> **Exercise goal**
Your task is to return the listing below word for word, without any of its images.

> **Input for this task**
============

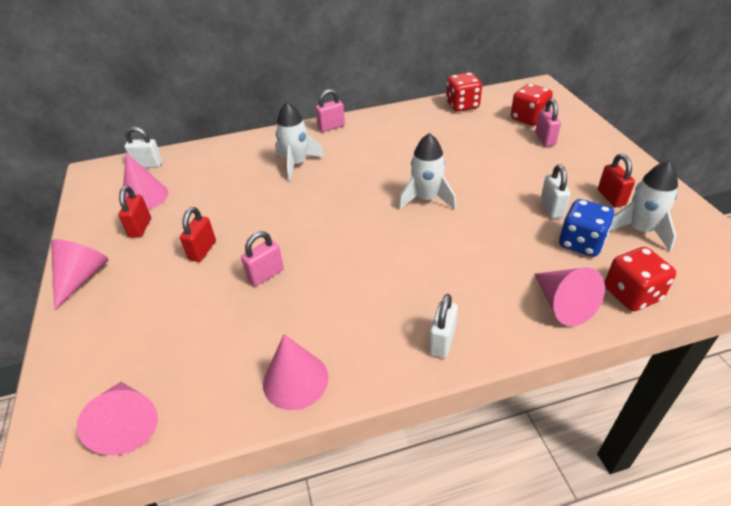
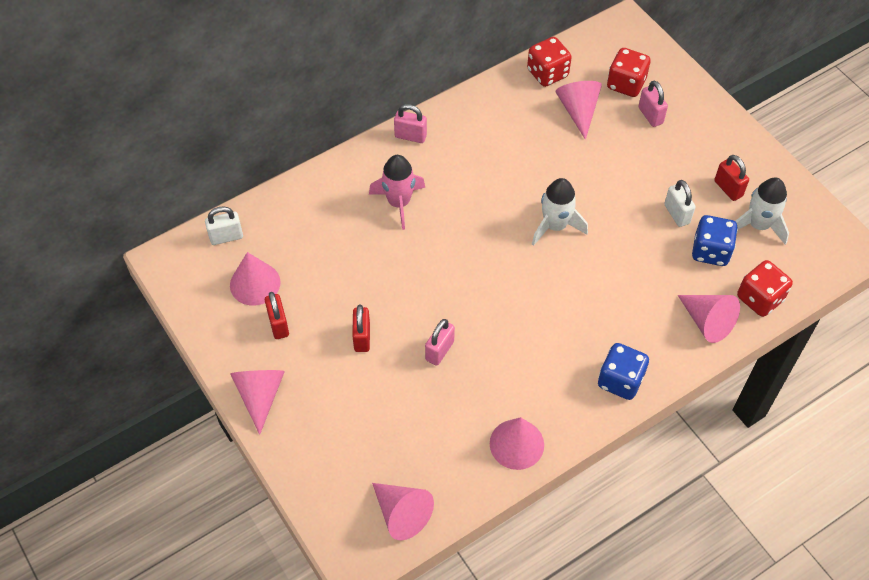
camera: 20 degrees left, 15 degrees up
white rocket [275,102,325,181] -> pink rocket [369,155,425,230]
pink padlock [316,89,345,132] -> pink padlock turned 60 degrees clockwise [394,104,427,143]
white padlock [429,294,458,358] -> blue dice [598,343,649,400]
none -> pink cone [555,81,602,140]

============

> **Completed exercise**
camera: 20 degrees left, 15 degrees up
white rocket [275,102,325,181] -> pink rocket [369,155,425,230]
pink padlock [316,89,345,132] -> pink padlock turned 60 degrees clockwise [394,104,427,143]
white padlock [429,294,458,358] -> blue dice [598,343,649,400]
none -> pink cone [555,81,602,140]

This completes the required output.